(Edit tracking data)
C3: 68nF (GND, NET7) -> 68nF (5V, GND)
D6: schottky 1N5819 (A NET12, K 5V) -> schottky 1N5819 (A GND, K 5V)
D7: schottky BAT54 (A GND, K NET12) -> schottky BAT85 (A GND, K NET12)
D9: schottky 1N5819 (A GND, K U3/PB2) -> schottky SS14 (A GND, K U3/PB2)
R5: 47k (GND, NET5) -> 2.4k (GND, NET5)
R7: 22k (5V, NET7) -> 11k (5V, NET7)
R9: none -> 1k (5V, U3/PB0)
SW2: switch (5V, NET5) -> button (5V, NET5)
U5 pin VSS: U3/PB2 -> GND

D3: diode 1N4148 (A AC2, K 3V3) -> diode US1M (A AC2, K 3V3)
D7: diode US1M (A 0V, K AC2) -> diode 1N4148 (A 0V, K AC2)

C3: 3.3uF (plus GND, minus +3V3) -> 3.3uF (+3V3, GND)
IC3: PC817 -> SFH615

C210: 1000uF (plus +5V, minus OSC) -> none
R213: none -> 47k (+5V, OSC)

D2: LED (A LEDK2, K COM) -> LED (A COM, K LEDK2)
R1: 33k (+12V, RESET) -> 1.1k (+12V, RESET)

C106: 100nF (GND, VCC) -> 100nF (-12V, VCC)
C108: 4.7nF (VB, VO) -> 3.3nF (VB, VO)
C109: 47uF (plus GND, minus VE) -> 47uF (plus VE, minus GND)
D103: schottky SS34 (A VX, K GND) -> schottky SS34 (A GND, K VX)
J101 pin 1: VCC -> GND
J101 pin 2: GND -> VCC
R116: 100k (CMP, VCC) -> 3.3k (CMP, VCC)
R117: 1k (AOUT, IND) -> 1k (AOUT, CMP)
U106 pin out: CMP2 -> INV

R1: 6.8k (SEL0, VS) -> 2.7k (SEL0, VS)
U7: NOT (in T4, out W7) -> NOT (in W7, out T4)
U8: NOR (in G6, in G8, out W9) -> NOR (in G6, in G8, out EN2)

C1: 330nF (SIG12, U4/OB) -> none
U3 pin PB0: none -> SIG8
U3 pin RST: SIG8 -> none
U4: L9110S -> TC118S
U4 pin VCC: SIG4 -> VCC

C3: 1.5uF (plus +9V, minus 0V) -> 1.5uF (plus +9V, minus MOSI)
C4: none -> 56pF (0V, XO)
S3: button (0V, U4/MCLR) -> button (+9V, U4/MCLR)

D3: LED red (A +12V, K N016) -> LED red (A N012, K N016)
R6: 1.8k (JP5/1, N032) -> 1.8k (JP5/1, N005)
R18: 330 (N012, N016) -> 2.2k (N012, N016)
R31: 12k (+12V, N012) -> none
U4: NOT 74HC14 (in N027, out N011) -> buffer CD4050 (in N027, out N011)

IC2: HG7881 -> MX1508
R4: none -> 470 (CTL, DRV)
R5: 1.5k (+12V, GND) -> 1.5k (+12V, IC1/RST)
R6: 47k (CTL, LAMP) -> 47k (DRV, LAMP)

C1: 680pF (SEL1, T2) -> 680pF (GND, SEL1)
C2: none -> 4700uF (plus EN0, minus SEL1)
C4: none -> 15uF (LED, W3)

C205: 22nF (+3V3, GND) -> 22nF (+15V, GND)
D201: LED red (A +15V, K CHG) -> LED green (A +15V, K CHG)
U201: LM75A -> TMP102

_WHAT THIS TASK INVOLVES_. Some lines of the records above may hold the word "plus". Report how many, and nothing else.

_ANSWER TO THIS TASK_. 5